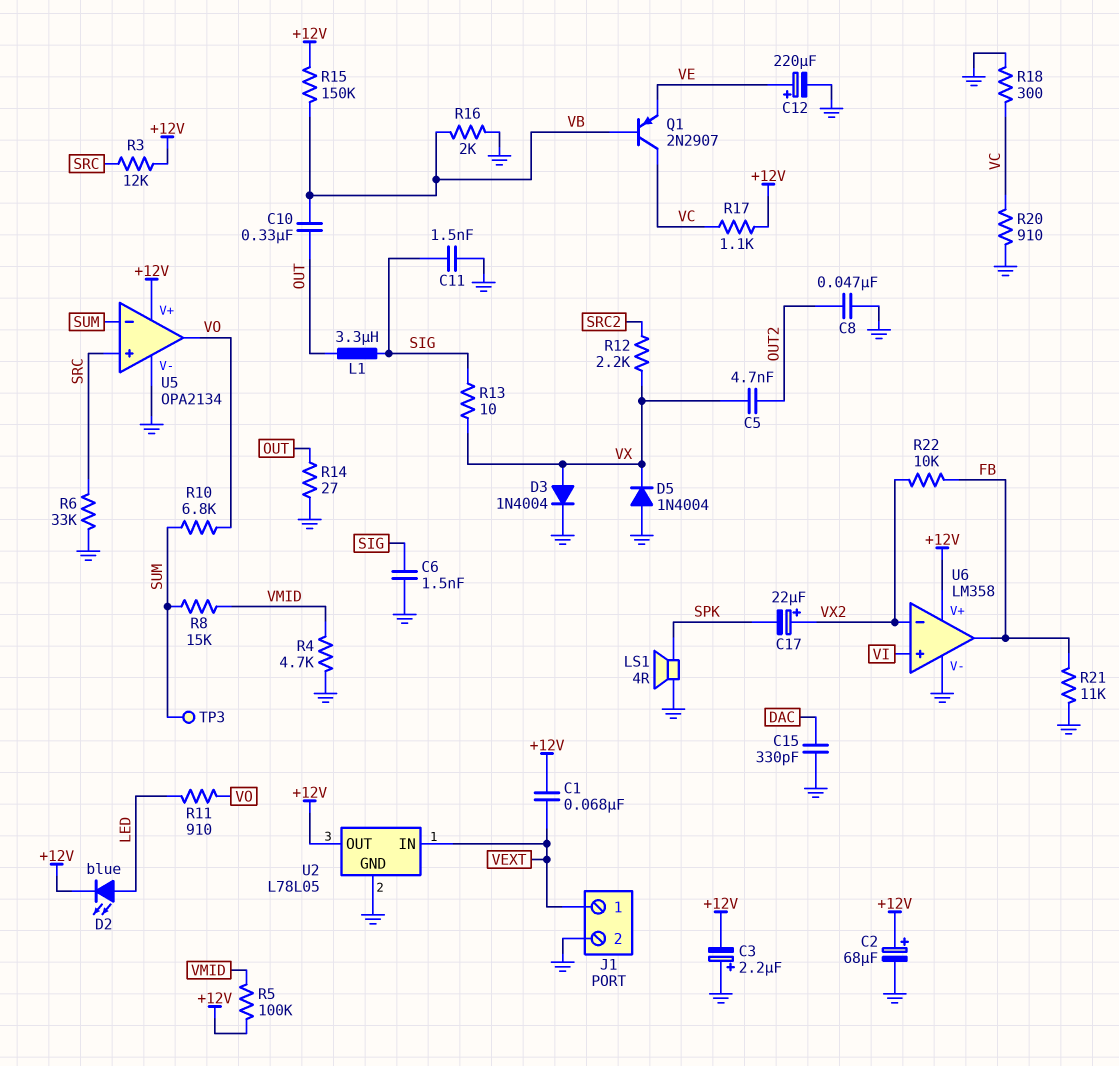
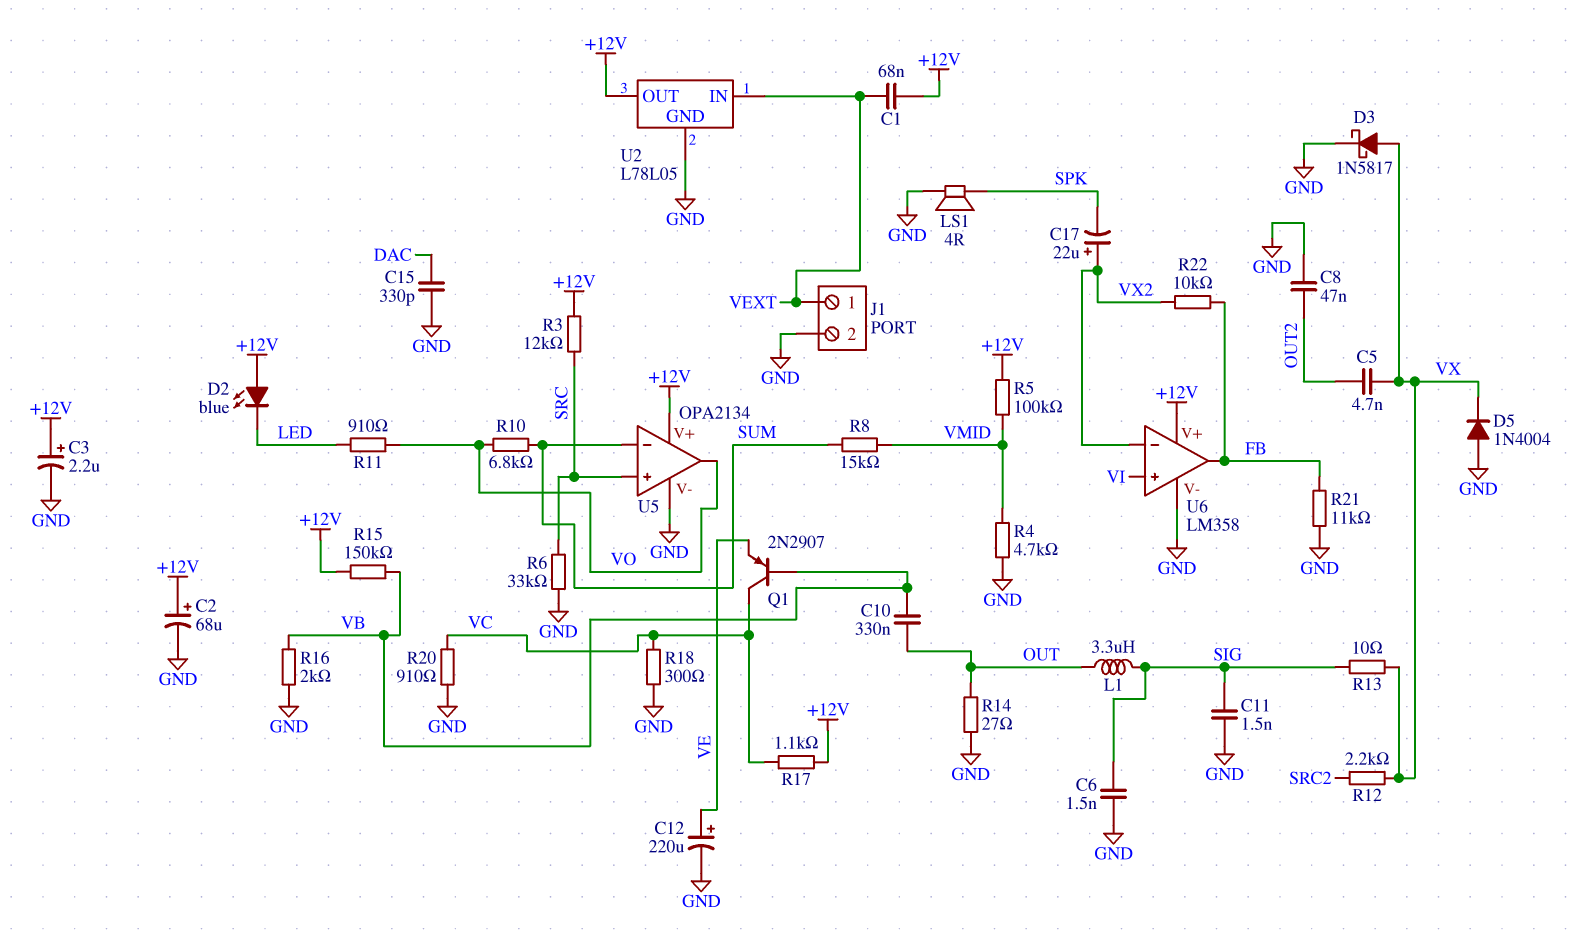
C3: 2.2uF (plus GND, minus +12V) -> 2.2uF (plus +12V, minus GND)
D2: LED blue (A LED, K +12V) -> LED blue (A +12V, K LED)
D3: diode 1N4004 (A VX, K GND) -> schottky 1N5817 (A VX, K GND)
TP3: test point (SUM) -> none

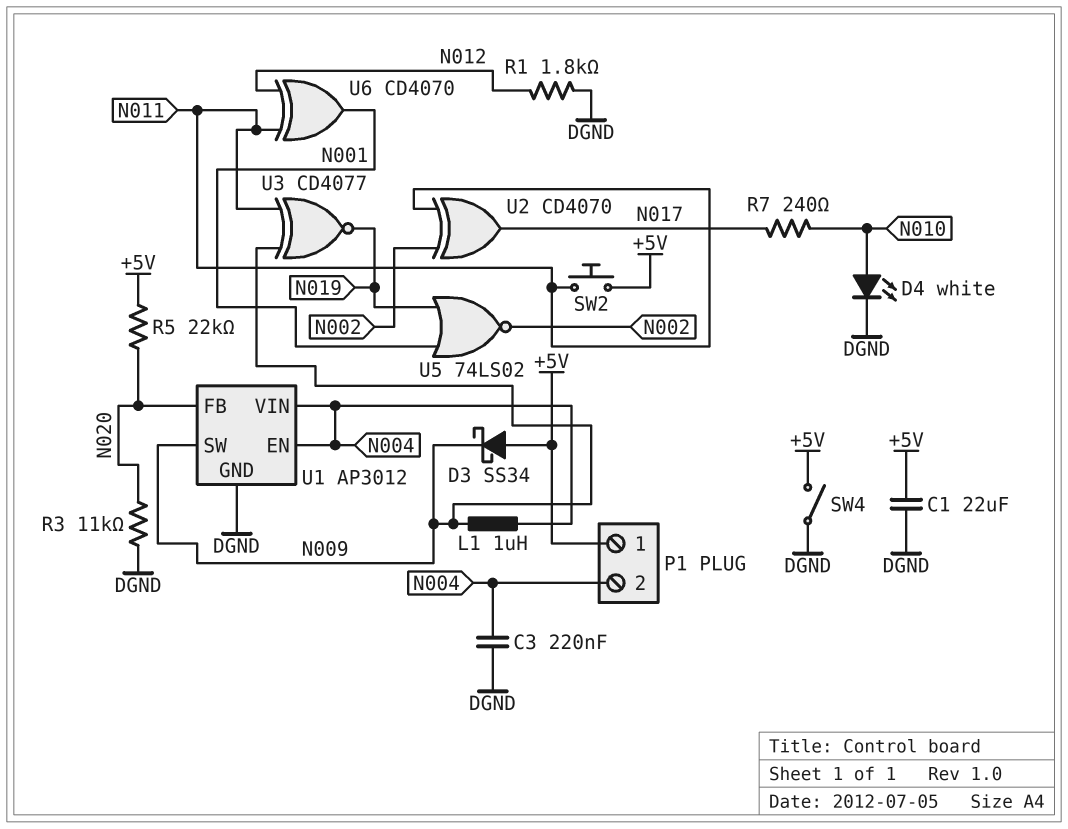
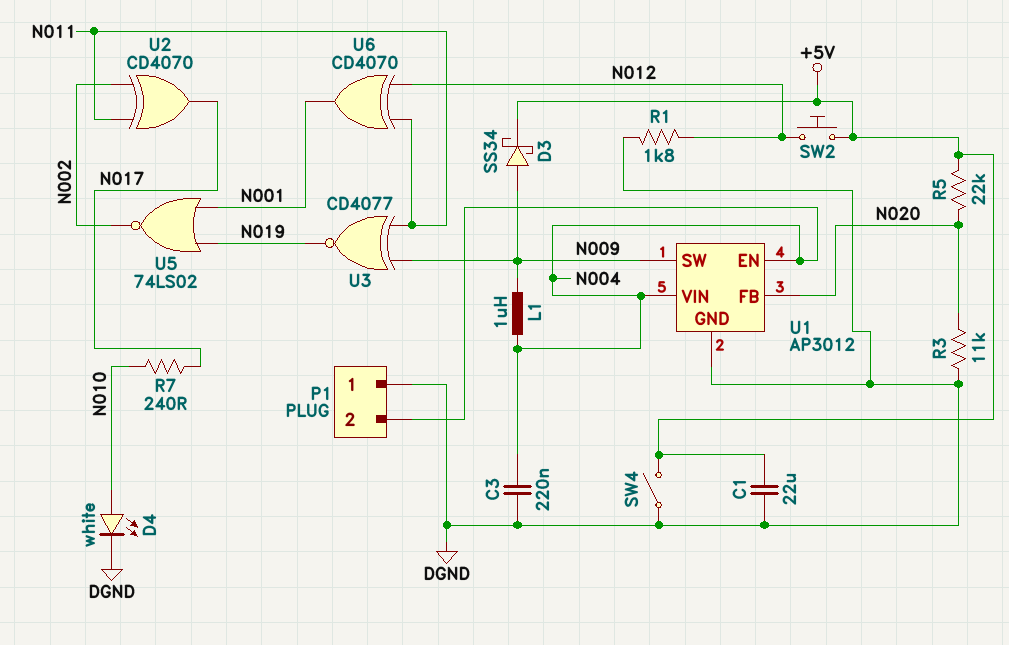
D3: schottky SS34 (A +5V, K N009) -> schottky SS34 (A N009, K +5V)
P1 pin 1: +5V -> DGND
SW2: button (+5V, N011) -> button (+5V, N012)

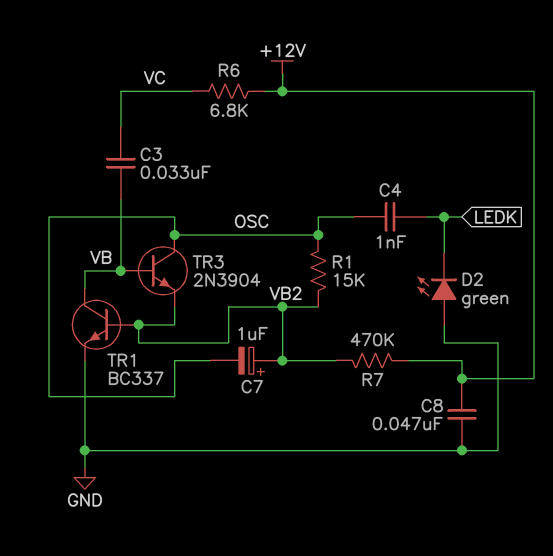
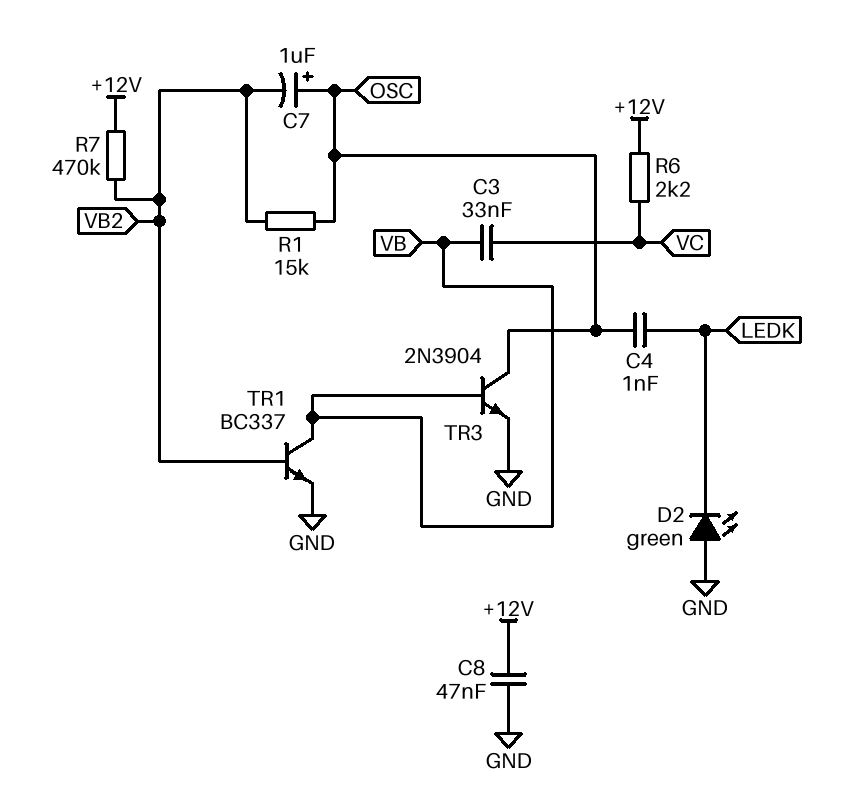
C7: 1uF (plus VB2, minus OSC) -> 1uF (plus OSC, minus VB2)
R6: 6.8k (+12V, VC) -> 2.2k (+12V, VC)
TR3: NPN 2N3904 (B VB, C OSC, E VB2) -> NPN 2N3904 (B VB, C OSC, E GND)

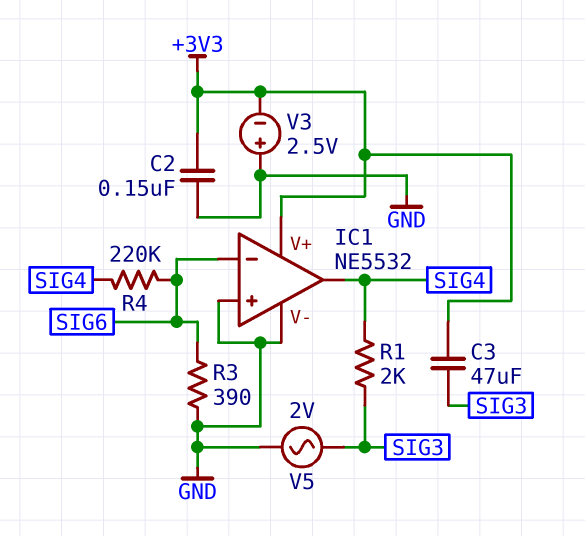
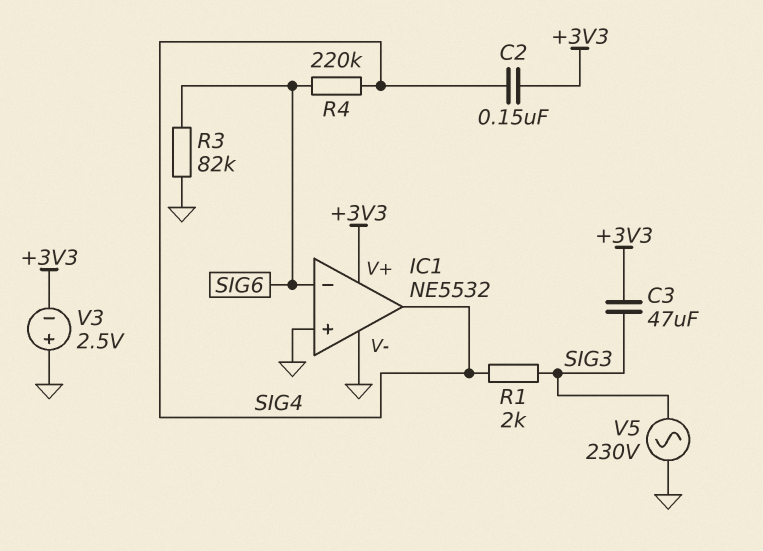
C2: 150nF (+3V3, GND) -> 150nF (+3V3, SIG4)
R3: 390 (GND, SIG6) -> 82k (GND, SIG6)
V5: AC 2V (GND, SIG3) -> AC 230V (GND, SIG3)

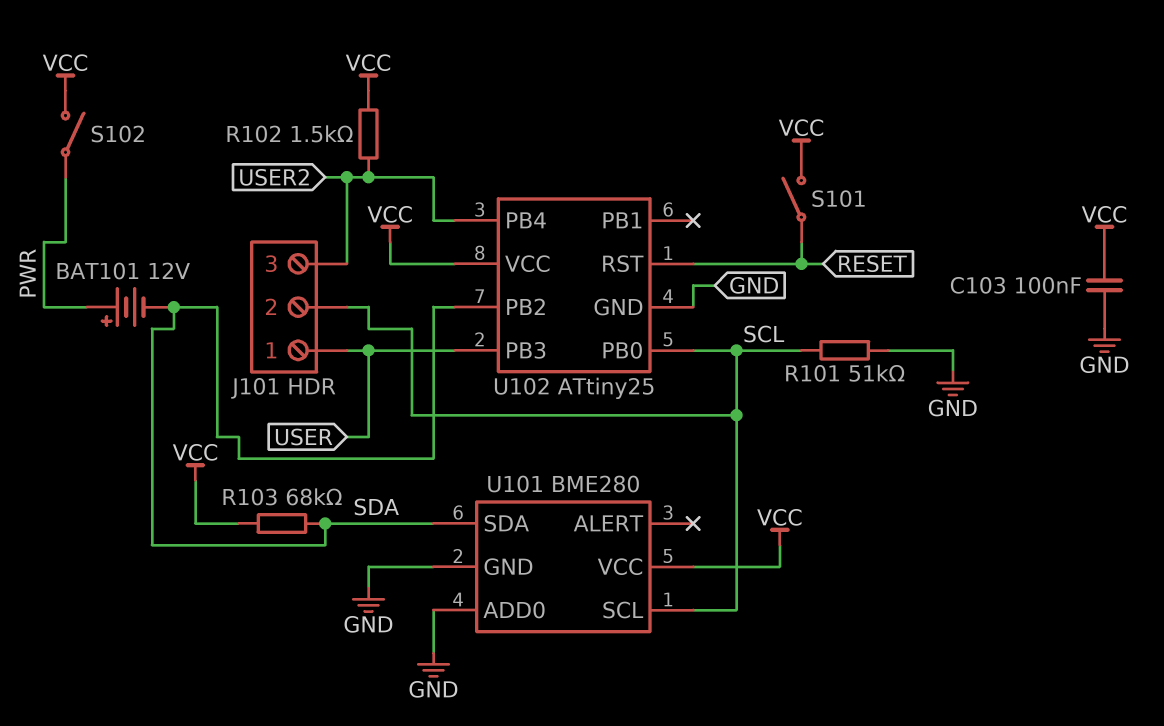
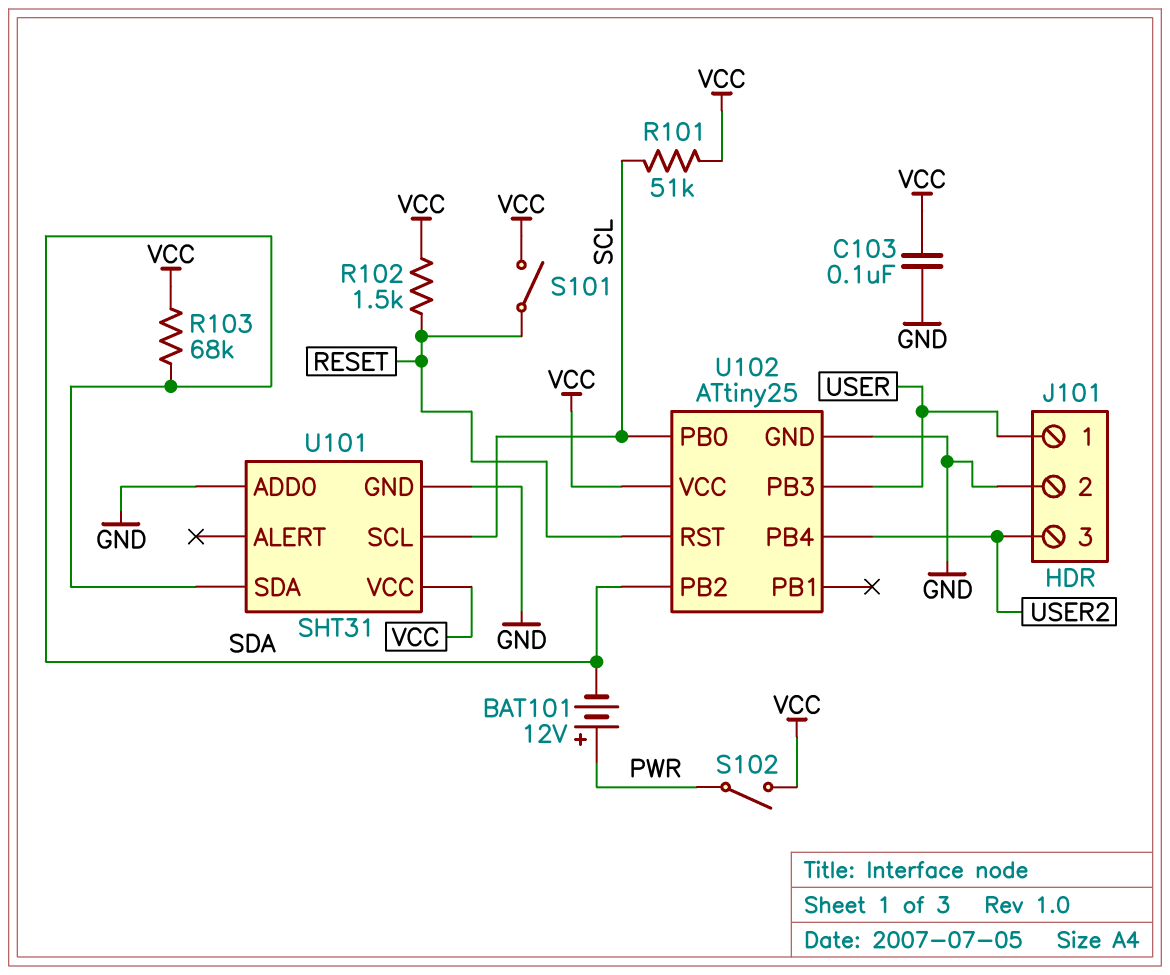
J101 pin 2: SCL -> GND
R101: 51k (GND, SCL) -> 51k (SCL, VCC)
R102: 1.5k (USER2, VCC) -> 1.5k (RESET, VCC)
U101: BME280 -> SHT31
————————
**Assignment**.
Only the lines above from the one containing "D2: LED blue" through the one containing "SW2: button (+5V, N011) -> button (+5V, N012)" should be returned, verbatim and inclusive, with pictures excluded.

**Task result**.
D2: LED blue (A LED, K +12V) -> LED blue (A +12V, K LED)
D3: diode 1N4004 (A VX, K GND) -> schottky 1N5817 (A VX, K GND)
TP3: test point (SUM) -> none

D3: schottky SS34 (A +5V, K N009) -> schottky SS34 (A N009, K +5V)
P1 pin 1: +5V -> DGND
SW2: button (+5V, N011) -> button (+5V, N012)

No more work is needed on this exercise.